About this exercise =>
Look through the lines below, find those with the word "orange", and copy them.

Provided entries =>
☆ ☆ ☆ ☆ ☆

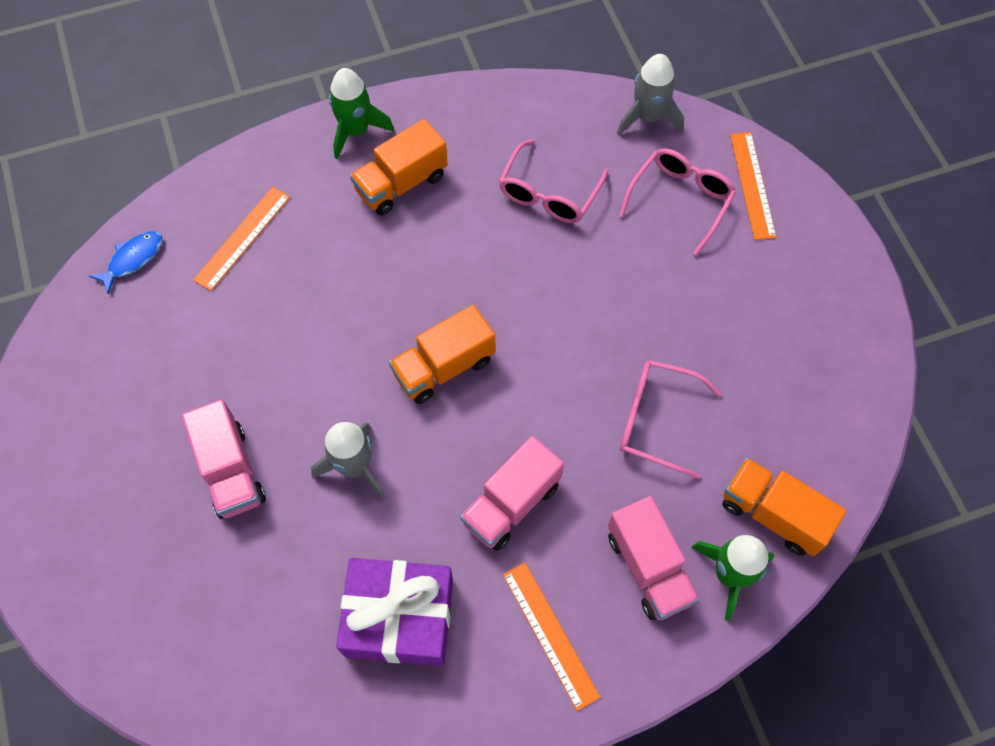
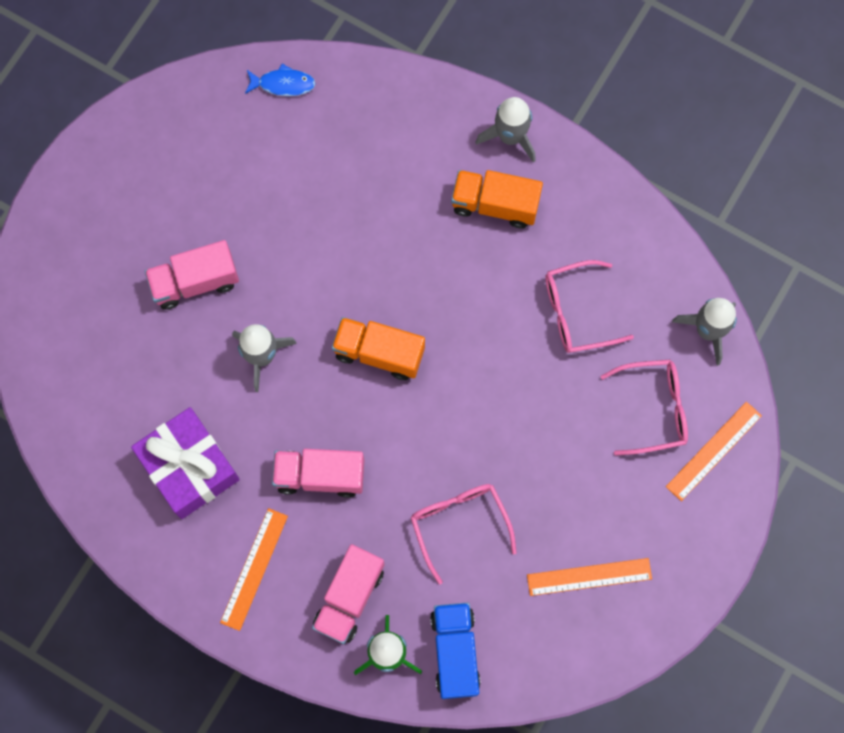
camera: 50 degrees right, 10 degrees up
(231, 471) = (195, 282): pink truck -> pink truck turned 45 degrees clockwise
(242, 238) = (360, 138): orange ruler -> orange ruler (589, 577)
(356, 131) = (510, 136): green rocket -> grey rocket
(773, 514) = (455, 652): orange truck -> blue truck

☆ ☆ ☆ ☆ ☆

Solution to this exercise =>
(242, 238) = (360, 138): orange ruler -> orange ruler (589, 577)
(773, 514) = (455, 652): orange truck -> blue truck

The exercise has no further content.